Brief
Leaving out all pictures, copy the lines below exactly, from the line with "none -> cyan cone G3 level 2" to the last line, both ends included.

Listed records
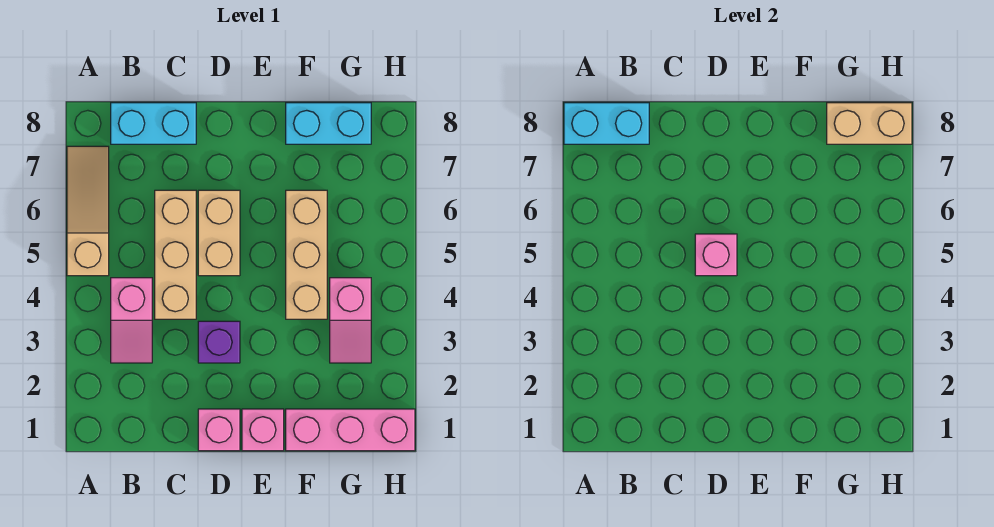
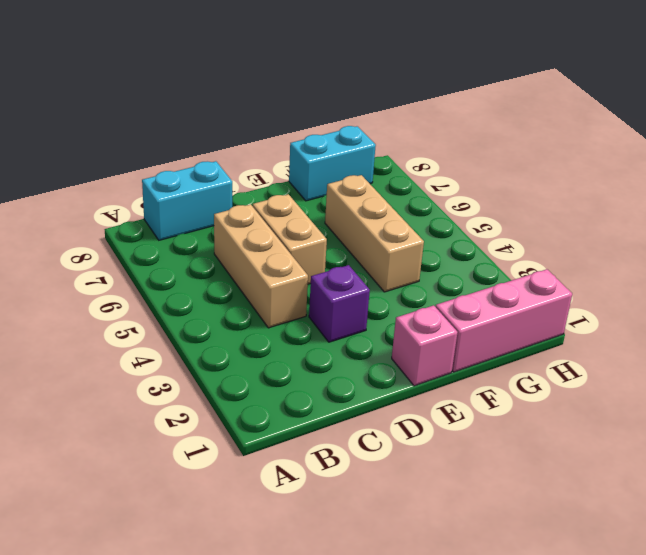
none -> tan slope A5:A7 level 1 top 5
none -> pink slope B3:B4 level 1 top 4
none -> pink brick D1 level 1

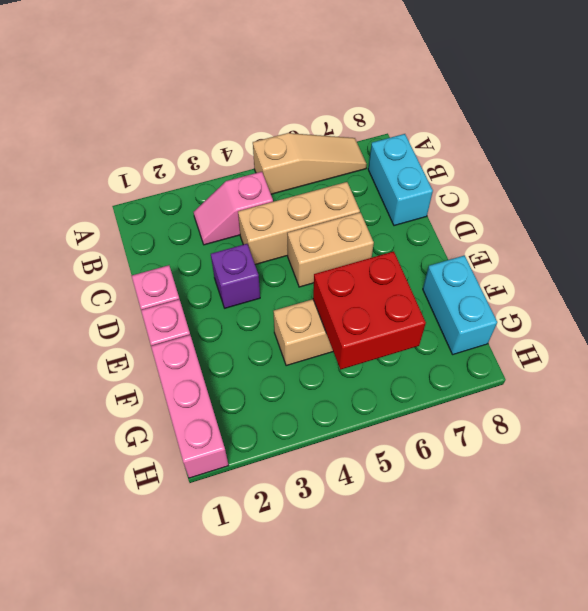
red brick F5:G6 level 2 -> none
none -> pink slope G3:G4 level 1 top 4
none -> cyan brick A8:B8 level 2
none -> pink brick D5 level 2

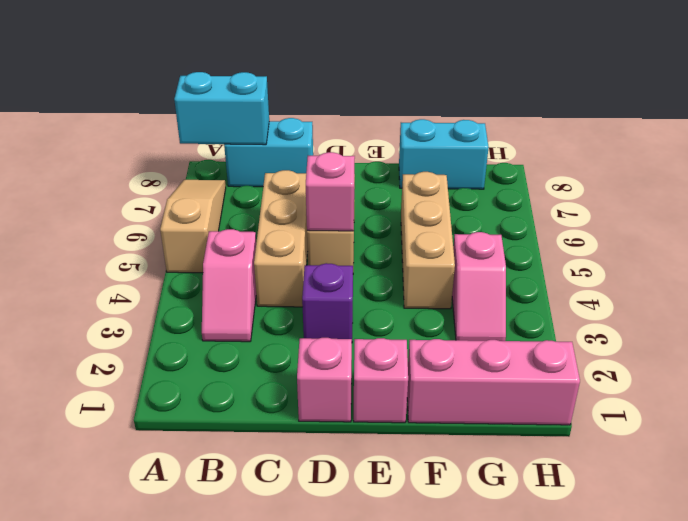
none -> tan brick G8:H8 level 2

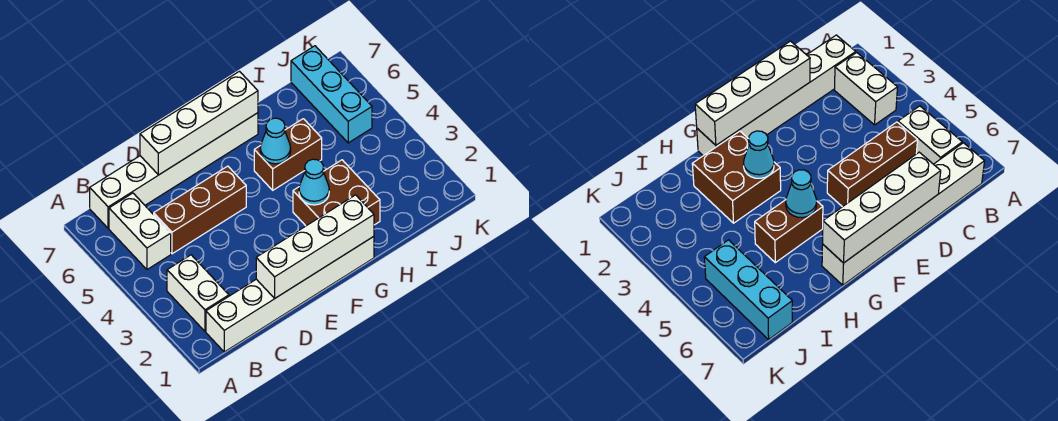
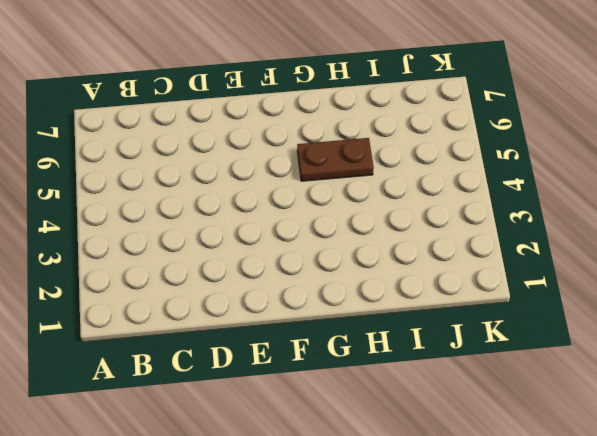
brown plate G5:H5 level 1 -> brown brick G5:H5 level 1
none -> white brick B1:G1 level 1
none -> white brick B2:B3 level 1
none -> white brick B5:B6 level 1

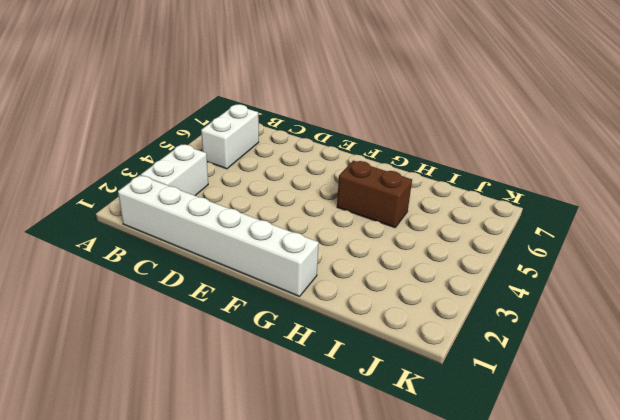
none -> white brick B7:G7 level 1
none -> brown brick C5:E5 level 1
none -> brown brick G2:H3 level 1

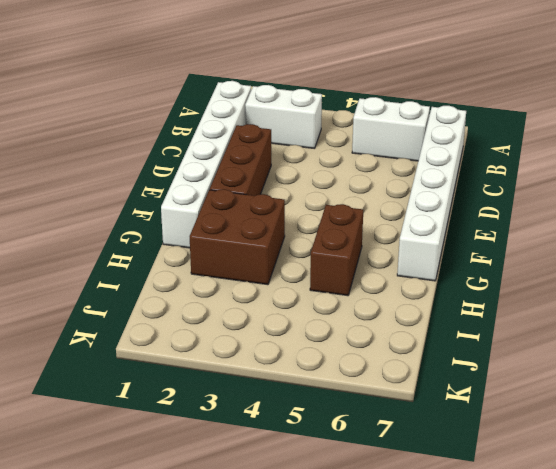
brown brick D2:F2 level 1 -> brown brick C5:E5 level 1
none -> cyan brick J5:J7 level 1
none -> white brick D1:G1 level 2
none -> white brick D7:G7 level 2

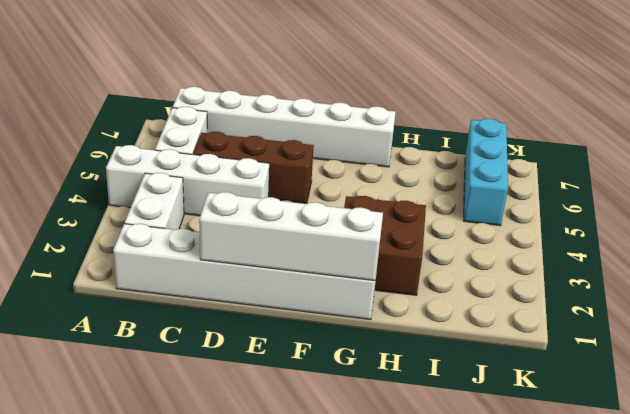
white brick A4:D4 level 1 -> white brick D7:G7 level 2
none -> brown brick G5:H5 level 1
none -> cyan cone G3 level 2
none -> cyan cone G5 level 2

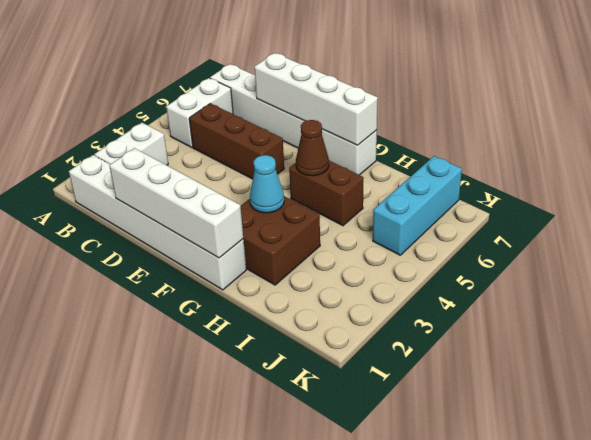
brown cone G5 level 2 -> cyan cone G5 level 2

Exercise answer
none -> cyan cone G3 level 2
none -> cyan cone G5 level 2

brown cone G5 level 2 -> cyan cone G5 level 2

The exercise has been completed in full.